WHAT YOU HAVE TO DO - Look below for the line with "L3: 4.7mH (GND, N5) -> none" and the line with "R1: none -> 15k (GND, N2)"; repeat exactly those two lines and all lines between them, but no pictures.

Top of INFORMATION GIVEN

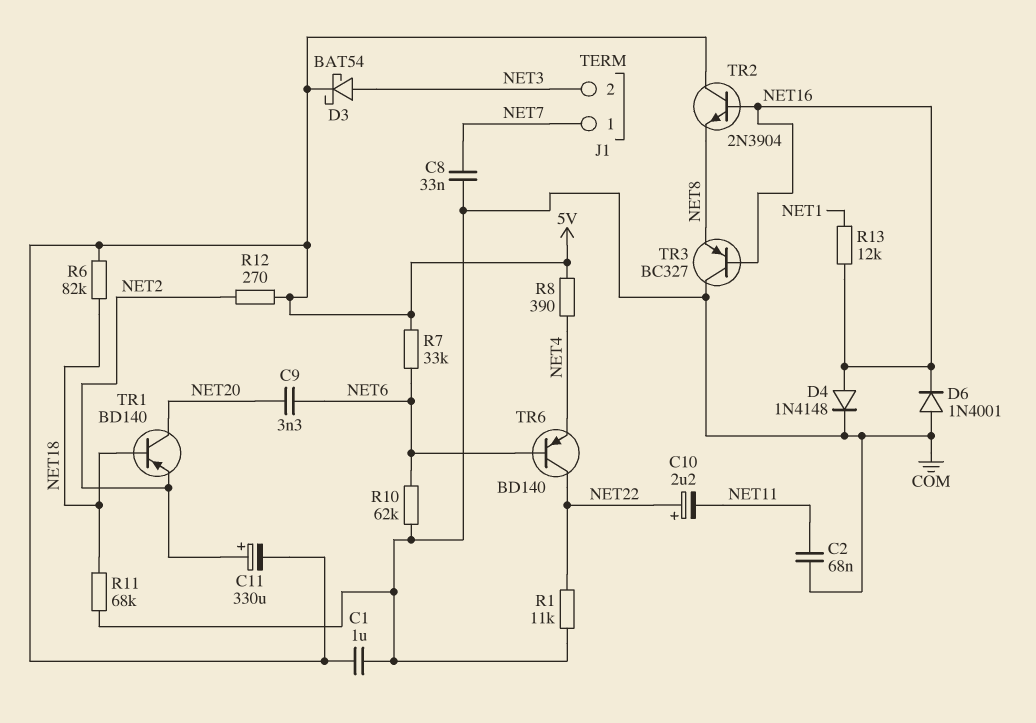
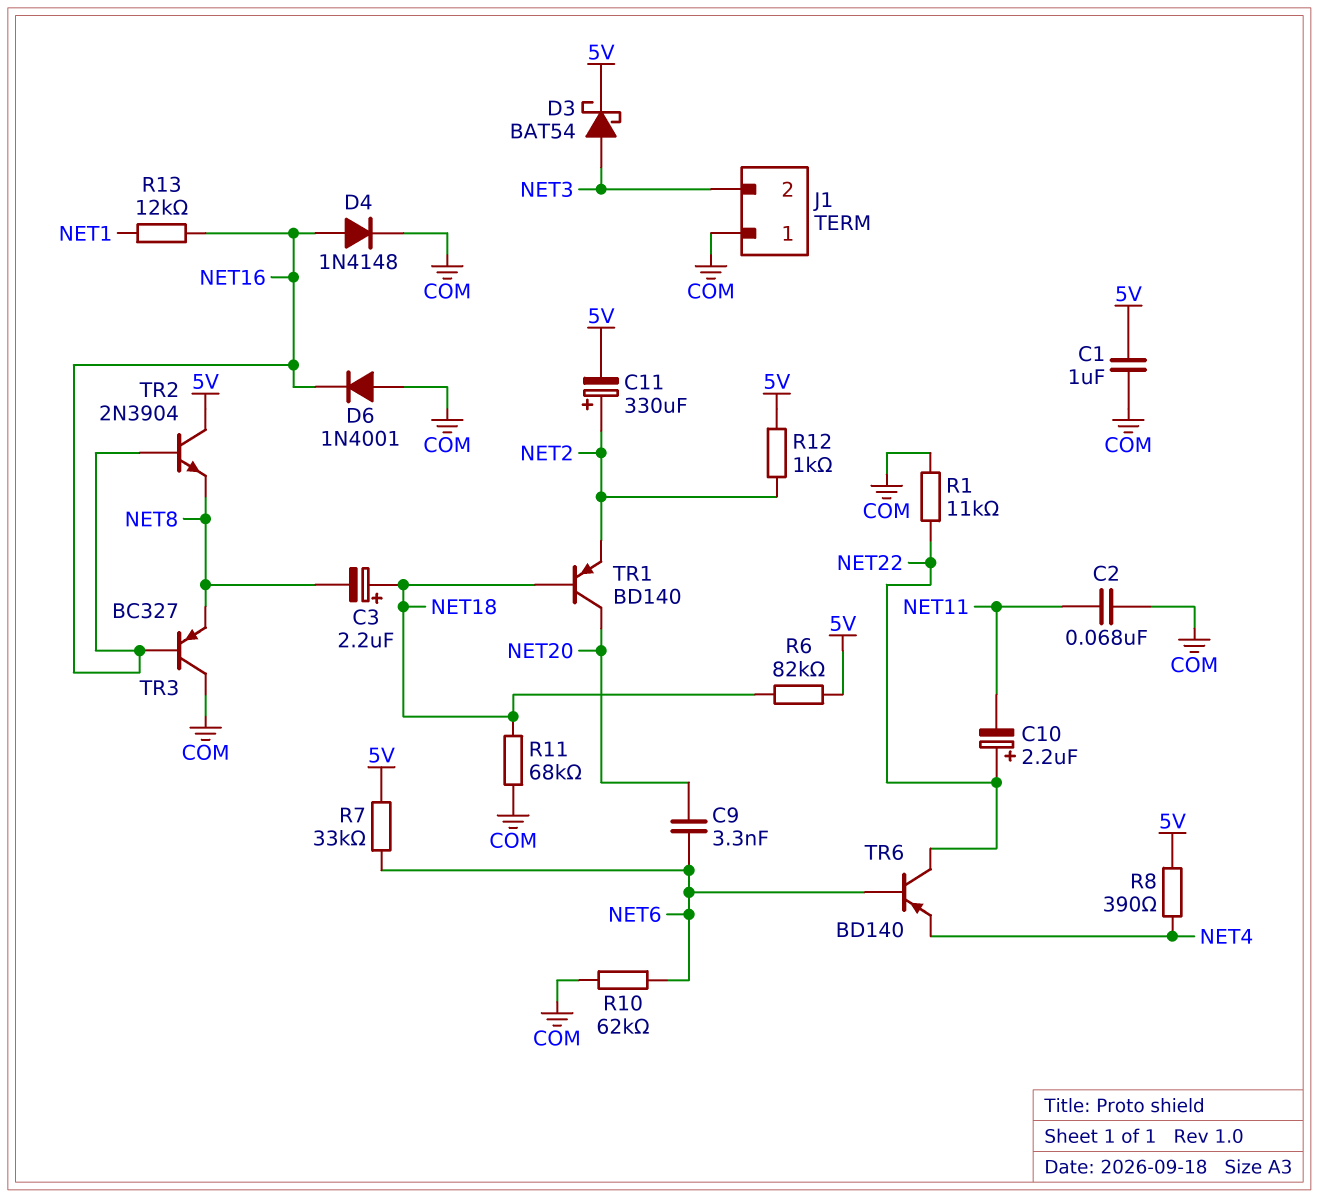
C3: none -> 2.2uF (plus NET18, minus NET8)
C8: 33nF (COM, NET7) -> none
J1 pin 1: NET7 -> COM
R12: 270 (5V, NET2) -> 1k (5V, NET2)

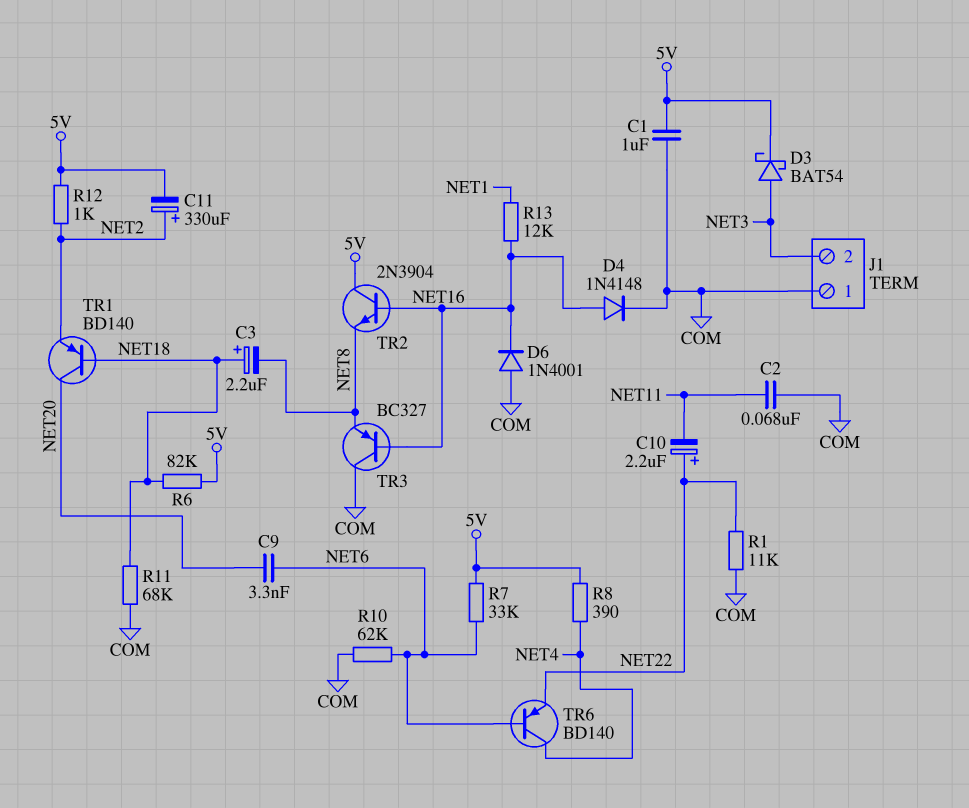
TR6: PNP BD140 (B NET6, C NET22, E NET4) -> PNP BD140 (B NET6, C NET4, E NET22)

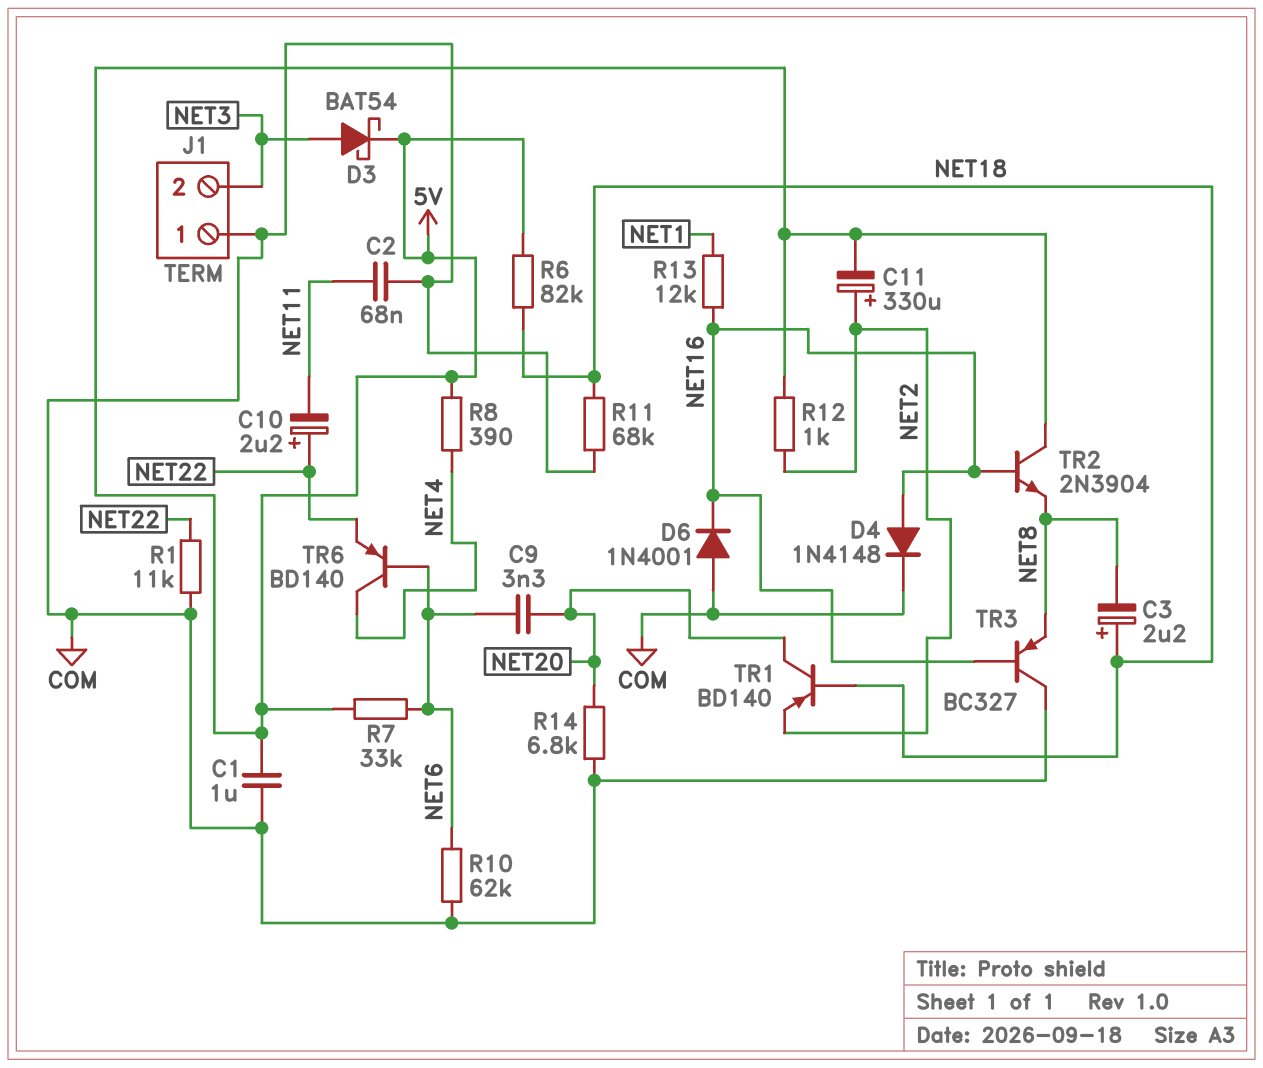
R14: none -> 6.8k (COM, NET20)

Bottom of INFORMATION GIVEN
Top of INFORMATION GIVEN

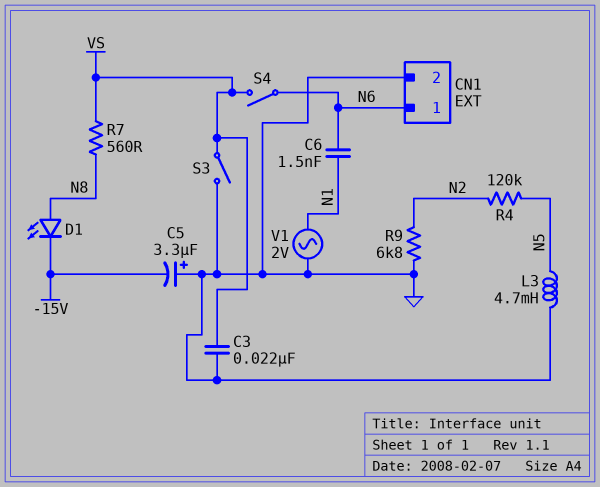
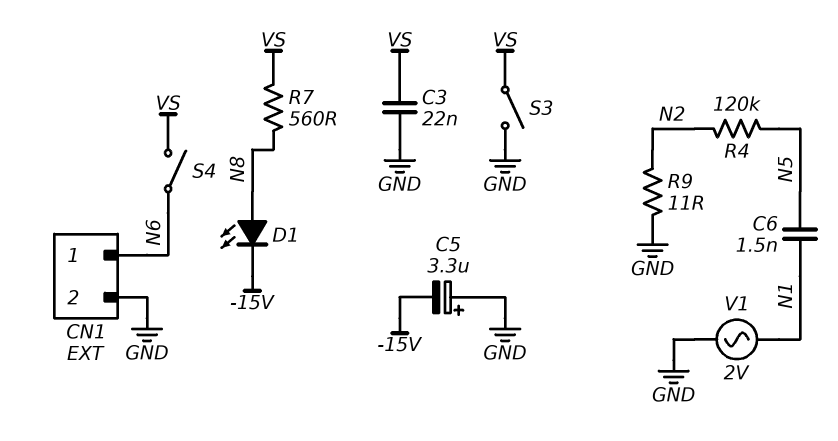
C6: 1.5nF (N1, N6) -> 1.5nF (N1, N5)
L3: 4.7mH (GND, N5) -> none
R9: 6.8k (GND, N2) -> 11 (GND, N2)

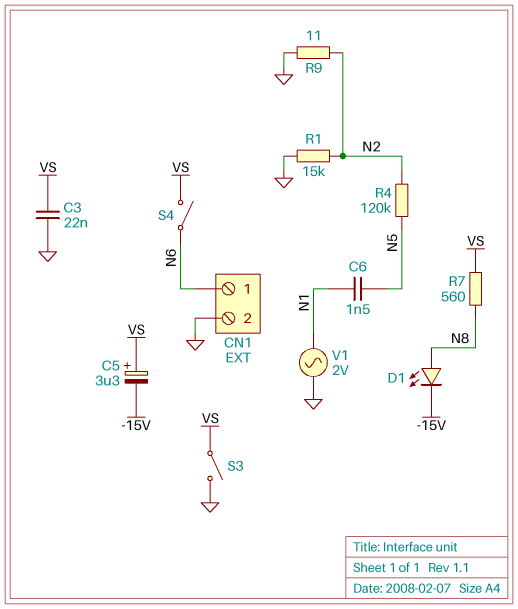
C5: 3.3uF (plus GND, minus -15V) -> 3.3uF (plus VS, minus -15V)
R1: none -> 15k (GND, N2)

Bottom of INFORMATION GIVEN

WRITTEN RESPONSE -
L3: 4.7mH (GND, N5) -> none
R9: 6.8k (GND, N2) -> 11 (GND, N2)

C5: 3.3uF (plus GND, minus -15V) -> 3.3uF (plus VS, minus -15V)
R1: none -> 15k (GND, N2)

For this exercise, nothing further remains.